Content starts

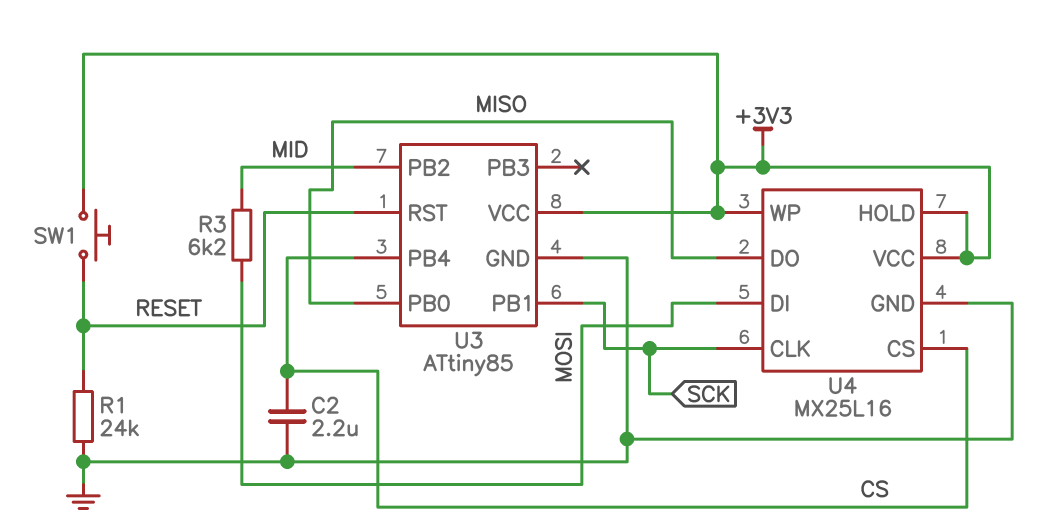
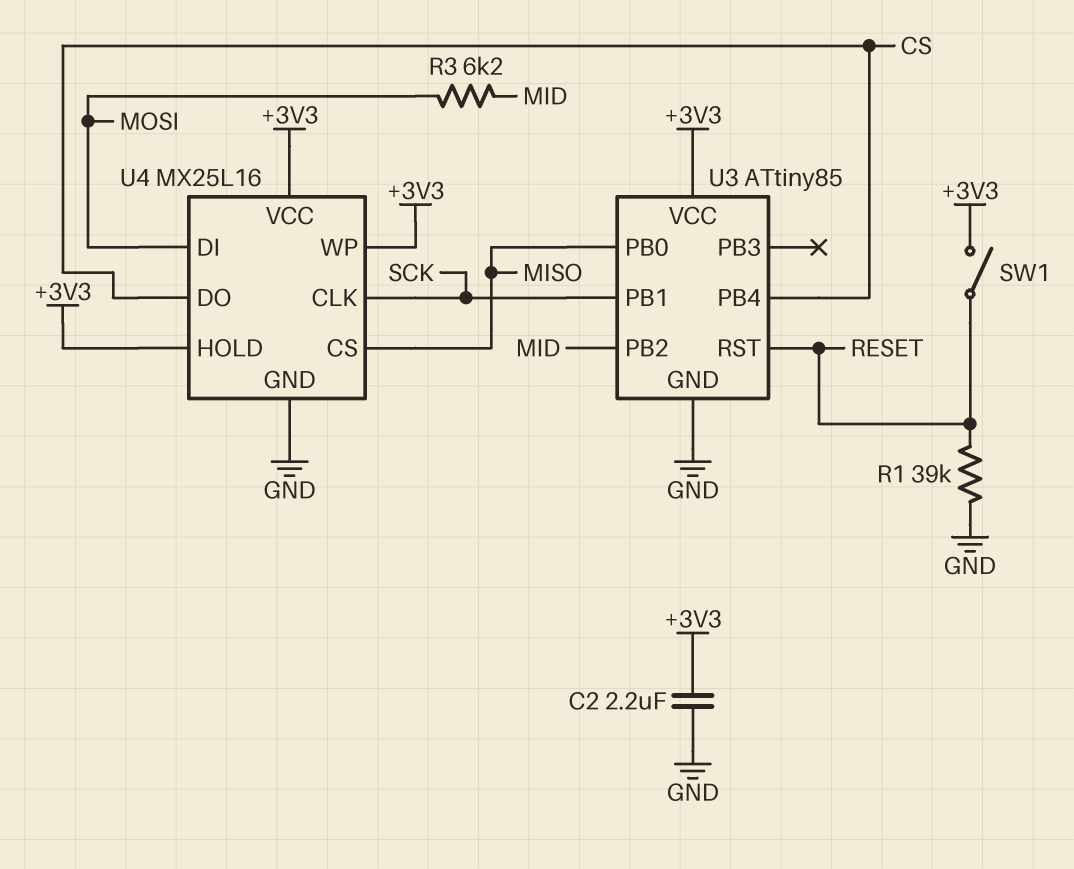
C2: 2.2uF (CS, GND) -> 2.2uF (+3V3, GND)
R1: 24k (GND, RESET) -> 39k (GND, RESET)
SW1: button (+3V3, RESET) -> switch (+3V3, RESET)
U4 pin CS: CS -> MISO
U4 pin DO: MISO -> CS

Content ends
Content starts

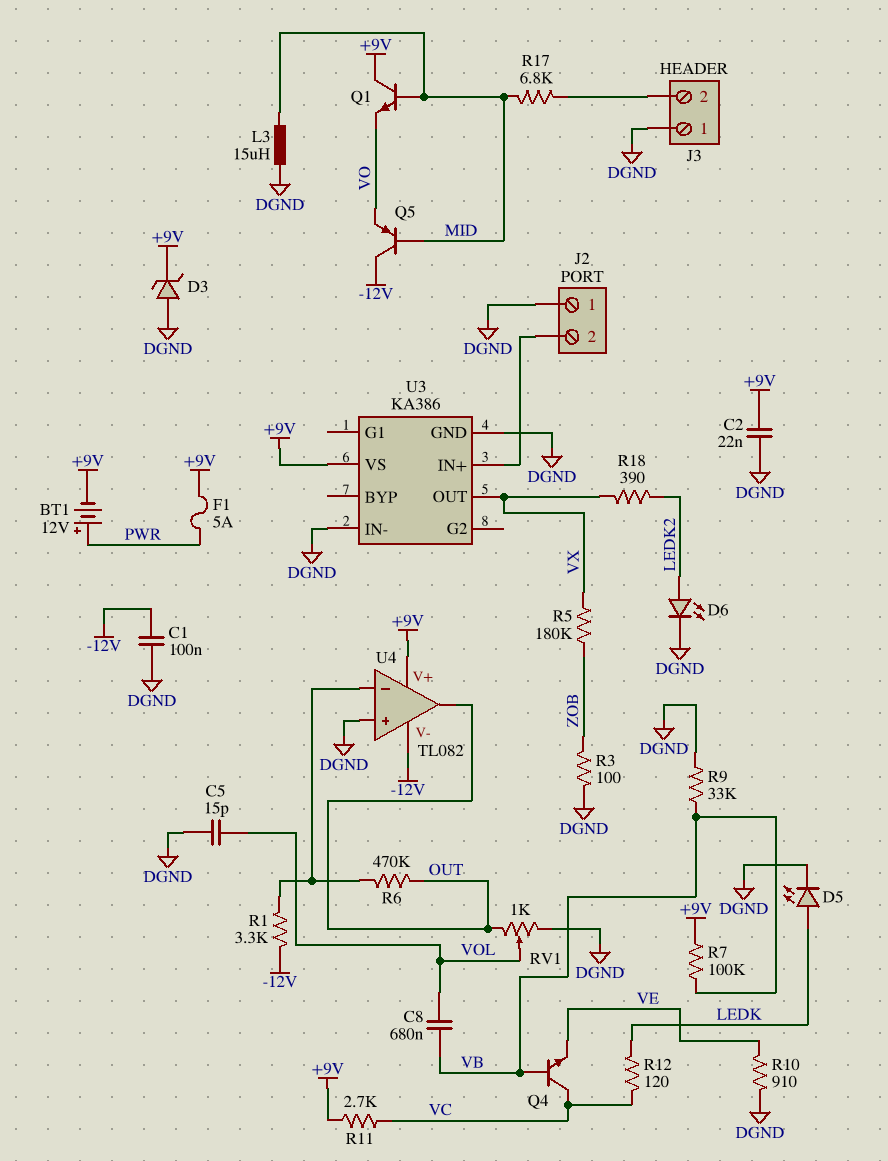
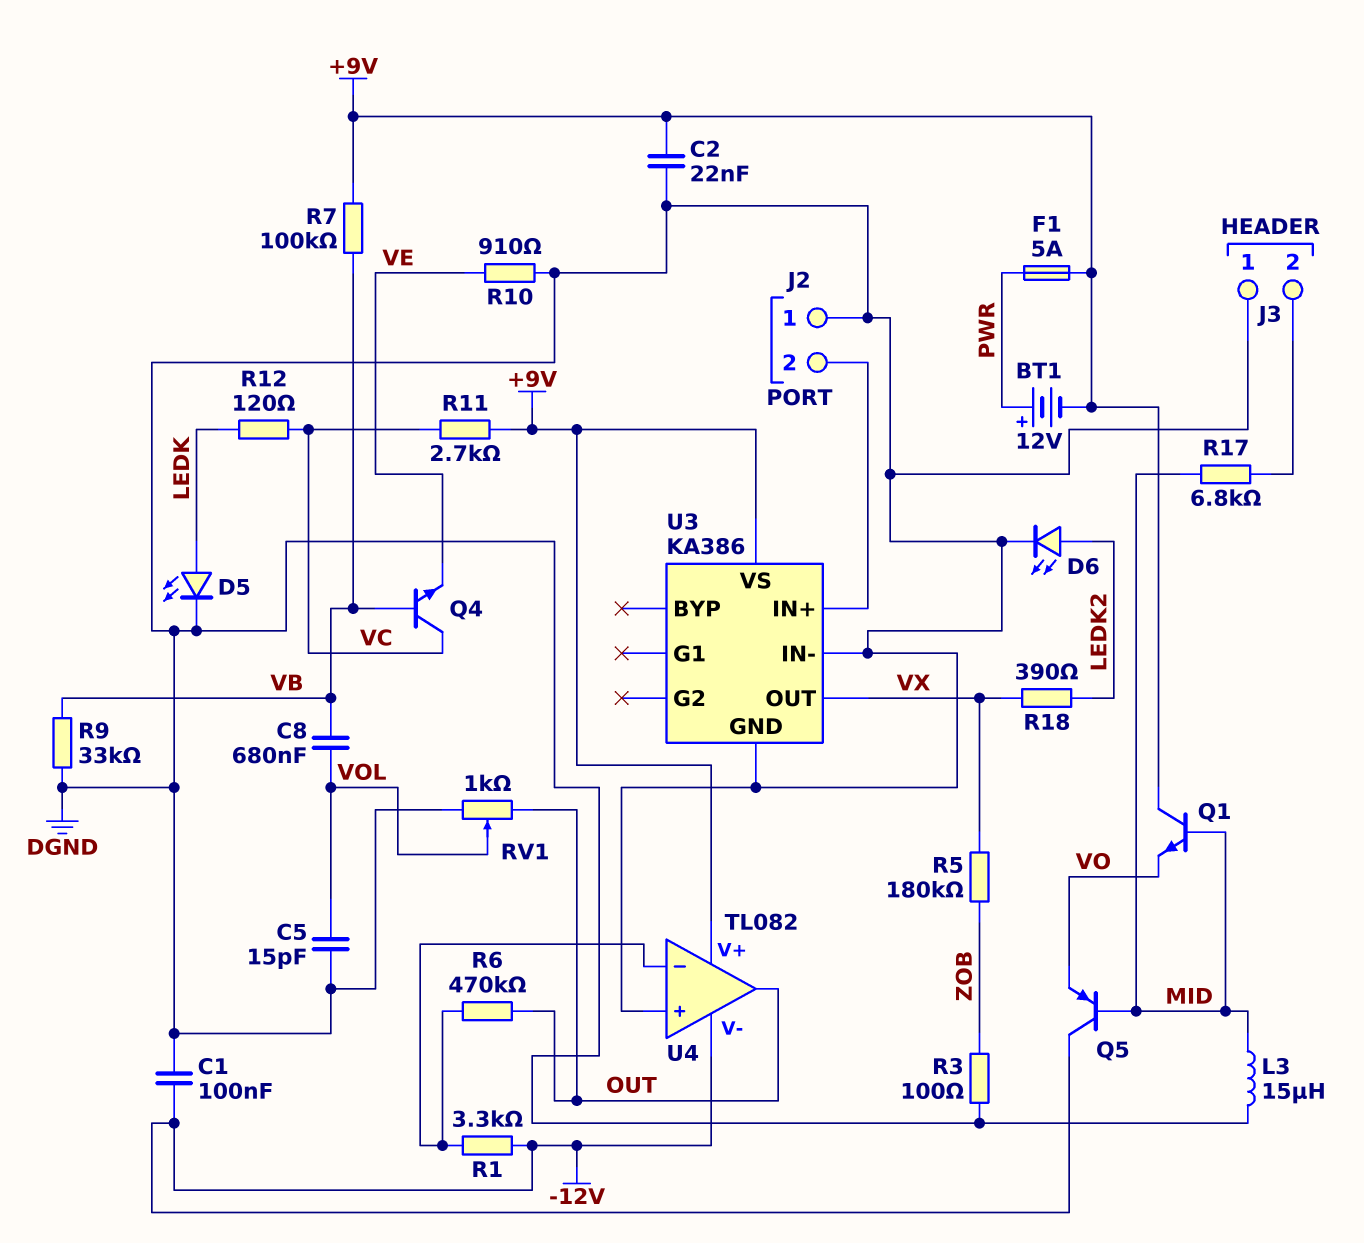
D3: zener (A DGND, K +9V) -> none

Content ends

■ **About this task**
If a line of the listing above contains "RESET", pick it out and copy it.

■ **Solution**
R1: 24k (GND, RESET) -> 39k (GND, RESET)
SW1: button (+3V3, RESET) -> switch (+3V3, RESET)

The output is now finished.